What the exercise asks: Take everything from the start of the records down to the line containing "Simona Waltert [254, 205]", and write it out again with "coordinate" swapped for "position" and nothing else changed.

[Records from a data source]
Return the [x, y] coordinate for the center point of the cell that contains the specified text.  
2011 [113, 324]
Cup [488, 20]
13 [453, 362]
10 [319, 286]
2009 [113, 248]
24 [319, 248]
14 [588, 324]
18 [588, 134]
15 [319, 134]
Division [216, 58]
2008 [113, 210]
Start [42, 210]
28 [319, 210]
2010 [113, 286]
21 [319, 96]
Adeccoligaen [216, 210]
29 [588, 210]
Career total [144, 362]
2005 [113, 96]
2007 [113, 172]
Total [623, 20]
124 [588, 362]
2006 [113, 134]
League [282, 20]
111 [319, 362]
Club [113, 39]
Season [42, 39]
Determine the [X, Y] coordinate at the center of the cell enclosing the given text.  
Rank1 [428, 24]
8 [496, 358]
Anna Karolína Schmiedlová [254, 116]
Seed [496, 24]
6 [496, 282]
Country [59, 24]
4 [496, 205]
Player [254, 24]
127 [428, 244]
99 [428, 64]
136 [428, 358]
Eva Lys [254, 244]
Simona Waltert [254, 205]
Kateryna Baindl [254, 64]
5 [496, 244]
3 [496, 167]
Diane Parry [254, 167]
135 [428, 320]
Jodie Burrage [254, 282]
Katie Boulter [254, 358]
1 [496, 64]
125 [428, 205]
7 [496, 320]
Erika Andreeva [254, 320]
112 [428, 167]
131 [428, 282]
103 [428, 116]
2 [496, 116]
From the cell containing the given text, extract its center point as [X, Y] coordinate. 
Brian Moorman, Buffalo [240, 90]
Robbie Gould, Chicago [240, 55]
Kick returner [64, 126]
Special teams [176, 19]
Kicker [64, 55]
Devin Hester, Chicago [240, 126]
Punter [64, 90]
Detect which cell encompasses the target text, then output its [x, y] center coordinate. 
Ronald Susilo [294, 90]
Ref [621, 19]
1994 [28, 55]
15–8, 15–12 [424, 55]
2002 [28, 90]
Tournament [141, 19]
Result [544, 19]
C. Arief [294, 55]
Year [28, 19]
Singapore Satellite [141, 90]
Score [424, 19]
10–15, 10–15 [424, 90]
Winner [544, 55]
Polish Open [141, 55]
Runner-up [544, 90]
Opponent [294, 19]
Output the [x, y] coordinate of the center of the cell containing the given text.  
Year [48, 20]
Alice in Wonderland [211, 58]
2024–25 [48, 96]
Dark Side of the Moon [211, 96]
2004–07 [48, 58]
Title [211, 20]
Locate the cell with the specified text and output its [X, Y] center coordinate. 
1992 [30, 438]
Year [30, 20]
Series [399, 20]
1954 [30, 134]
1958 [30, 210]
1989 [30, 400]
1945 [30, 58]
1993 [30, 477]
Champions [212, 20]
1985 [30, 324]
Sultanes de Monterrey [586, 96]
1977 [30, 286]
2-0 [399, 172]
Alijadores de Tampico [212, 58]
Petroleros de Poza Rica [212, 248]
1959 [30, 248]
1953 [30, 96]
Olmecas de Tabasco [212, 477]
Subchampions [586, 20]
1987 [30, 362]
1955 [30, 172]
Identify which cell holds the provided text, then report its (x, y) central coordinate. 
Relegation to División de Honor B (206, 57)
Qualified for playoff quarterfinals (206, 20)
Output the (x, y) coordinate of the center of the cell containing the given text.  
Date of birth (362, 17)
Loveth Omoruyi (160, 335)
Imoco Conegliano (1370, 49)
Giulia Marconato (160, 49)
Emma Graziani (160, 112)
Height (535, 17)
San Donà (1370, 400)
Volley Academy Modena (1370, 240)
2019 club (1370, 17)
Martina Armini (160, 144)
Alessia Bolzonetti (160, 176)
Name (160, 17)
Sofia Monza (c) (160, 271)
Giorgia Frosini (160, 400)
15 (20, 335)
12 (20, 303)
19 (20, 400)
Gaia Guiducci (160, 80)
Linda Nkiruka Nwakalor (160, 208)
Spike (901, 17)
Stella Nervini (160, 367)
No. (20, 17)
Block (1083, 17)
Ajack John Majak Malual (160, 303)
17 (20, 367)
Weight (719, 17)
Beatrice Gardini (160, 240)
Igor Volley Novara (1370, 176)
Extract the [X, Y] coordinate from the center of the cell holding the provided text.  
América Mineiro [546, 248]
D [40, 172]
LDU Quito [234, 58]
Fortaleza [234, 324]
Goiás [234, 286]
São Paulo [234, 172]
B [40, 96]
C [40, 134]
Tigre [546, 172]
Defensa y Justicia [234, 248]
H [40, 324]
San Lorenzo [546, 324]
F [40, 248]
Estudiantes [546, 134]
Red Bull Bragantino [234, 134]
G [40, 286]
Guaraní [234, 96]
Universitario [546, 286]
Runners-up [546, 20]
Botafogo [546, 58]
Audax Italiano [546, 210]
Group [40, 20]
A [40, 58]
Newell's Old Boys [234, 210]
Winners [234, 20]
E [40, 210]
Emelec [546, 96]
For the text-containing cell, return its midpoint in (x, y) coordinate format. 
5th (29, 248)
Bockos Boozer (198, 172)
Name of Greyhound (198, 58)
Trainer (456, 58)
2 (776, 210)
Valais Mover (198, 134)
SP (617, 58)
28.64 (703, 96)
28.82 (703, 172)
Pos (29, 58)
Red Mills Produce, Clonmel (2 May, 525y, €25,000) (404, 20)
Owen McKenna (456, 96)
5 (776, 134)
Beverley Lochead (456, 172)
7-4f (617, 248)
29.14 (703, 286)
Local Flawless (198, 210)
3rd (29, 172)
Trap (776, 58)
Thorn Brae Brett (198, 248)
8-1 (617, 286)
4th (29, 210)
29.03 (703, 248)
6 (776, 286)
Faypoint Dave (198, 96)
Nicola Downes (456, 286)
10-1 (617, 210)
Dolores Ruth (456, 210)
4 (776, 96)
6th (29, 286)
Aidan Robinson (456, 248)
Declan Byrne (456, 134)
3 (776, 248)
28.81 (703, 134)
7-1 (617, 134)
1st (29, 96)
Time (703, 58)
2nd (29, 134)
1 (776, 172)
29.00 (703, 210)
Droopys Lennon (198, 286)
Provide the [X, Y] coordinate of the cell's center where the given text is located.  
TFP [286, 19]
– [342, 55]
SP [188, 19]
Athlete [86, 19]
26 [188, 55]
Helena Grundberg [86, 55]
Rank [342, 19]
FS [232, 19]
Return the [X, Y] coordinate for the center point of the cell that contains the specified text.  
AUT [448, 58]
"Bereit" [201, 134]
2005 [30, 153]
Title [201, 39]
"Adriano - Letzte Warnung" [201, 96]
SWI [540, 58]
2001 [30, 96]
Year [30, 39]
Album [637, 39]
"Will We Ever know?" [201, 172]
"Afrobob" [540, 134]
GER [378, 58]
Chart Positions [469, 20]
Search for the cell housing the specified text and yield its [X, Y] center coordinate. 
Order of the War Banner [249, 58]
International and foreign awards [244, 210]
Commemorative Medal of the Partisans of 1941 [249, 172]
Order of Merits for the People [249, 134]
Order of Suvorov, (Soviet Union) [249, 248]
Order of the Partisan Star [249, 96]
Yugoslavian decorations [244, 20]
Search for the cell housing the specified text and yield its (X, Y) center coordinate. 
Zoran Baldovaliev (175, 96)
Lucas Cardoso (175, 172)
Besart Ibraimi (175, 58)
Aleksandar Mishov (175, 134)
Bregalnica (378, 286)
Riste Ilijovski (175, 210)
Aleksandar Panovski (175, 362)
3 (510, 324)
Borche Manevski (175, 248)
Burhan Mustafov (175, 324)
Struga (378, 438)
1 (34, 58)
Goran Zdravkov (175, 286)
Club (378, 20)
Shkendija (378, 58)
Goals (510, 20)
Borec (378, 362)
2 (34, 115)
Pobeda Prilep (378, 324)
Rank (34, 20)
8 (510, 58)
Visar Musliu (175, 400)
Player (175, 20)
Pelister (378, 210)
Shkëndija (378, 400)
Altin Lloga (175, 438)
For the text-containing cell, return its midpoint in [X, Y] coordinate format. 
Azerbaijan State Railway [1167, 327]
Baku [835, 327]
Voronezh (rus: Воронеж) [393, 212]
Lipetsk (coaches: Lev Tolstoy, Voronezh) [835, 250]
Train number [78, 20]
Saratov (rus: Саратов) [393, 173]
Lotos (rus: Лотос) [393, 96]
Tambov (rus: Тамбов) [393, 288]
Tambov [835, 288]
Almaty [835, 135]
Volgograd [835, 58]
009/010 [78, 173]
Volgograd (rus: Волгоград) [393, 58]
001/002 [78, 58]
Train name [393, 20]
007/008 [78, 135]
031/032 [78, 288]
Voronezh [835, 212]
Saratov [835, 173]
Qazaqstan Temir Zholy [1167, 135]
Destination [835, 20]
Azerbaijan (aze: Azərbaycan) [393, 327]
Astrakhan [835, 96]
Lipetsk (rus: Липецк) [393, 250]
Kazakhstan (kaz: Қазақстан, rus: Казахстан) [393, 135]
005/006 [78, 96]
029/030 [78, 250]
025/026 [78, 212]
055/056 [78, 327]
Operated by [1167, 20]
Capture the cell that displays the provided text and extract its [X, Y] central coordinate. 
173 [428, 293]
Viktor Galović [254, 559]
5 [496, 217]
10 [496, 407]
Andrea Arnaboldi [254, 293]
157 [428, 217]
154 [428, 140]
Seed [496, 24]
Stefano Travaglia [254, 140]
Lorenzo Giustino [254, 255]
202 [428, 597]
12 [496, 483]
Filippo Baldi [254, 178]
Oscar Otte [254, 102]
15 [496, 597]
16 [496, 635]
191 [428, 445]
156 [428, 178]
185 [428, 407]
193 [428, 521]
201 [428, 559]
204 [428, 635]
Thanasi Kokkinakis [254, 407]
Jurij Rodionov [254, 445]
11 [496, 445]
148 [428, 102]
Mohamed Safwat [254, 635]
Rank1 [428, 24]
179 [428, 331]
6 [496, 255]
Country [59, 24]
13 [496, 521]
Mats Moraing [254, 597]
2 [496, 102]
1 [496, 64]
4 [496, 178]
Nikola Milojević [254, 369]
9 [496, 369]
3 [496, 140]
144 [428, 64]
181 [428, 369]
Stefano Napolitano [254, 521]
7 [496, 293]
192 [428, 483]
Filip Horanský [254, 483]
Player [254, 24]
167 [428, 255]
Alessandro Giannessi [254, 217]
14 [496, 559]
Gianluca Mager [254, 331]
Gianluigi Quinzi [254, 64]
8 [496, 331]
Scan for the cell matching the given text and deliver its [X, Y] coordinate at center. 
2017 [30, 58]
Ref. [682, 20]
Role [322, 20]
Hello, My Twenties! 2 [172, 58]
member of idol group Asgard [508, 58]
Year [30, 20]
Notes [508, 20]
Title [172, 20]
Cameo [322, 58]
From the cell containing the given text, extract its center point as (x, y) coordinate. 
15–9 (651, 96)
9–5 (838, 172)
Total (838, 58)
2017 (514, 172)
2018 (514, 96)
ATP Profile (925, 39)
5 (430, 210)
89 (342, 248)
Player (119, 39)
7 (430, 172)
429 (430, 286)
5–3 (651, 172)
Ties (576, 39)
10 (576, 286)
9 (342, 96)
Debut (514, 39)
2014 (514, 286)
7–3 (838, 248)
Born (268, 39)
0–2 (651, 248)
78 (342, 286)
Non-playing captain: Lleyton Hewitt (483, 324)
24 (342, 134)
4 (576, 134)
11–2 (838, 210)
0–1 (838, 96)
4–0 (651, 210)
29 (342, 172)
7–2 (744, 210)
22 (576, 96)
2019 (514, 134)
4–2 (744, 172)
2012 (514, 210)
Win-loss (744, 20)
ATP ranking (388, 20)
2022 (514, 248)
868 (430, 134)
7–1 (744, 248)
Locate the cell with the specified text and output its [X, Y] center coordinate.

Response below:
Return the [x, y] position for the center point of the cell that contains the specified text.  
2011 [113, 324]
Cup [488, 20]
13 [453, 362]
10 [319, 286]
2009 [113, 248]
24 [319, 248]
14 [588, 324]
18 [588, 134]
15 [319, 134]
Division [216, 58]
2008 [113, 210]
Start [42, 210]
28 [319, 210]
2010 [113, 286]
21 [319, 96]
Adeccoligaen [216, 210]
29 [588, 210]
Career total [144, 362]
2005 [113, 96]
2007 [113, 172]
Total [623, 20]
124 [588, 362]
2006 [113, 134]
League [282, 20]
111 [319, 362]
Club [113, 39]
Season [42, 39]
Determine the [X, Y] position at the center of the cell enclosing the given text.  
Rank1 [428, 24]
8 [496, 358]
Anna Karolína Schmiedlová [254, 116]
Seed [496, 24]
6 [496, 282]
Country [59, 24]
4 [496, 205]
Player [254, 24]
127 [428, 244]
99 [428, 64]
136 [428, 358]
Eva Lys [254, 244]
Simona Waltert [254, 205]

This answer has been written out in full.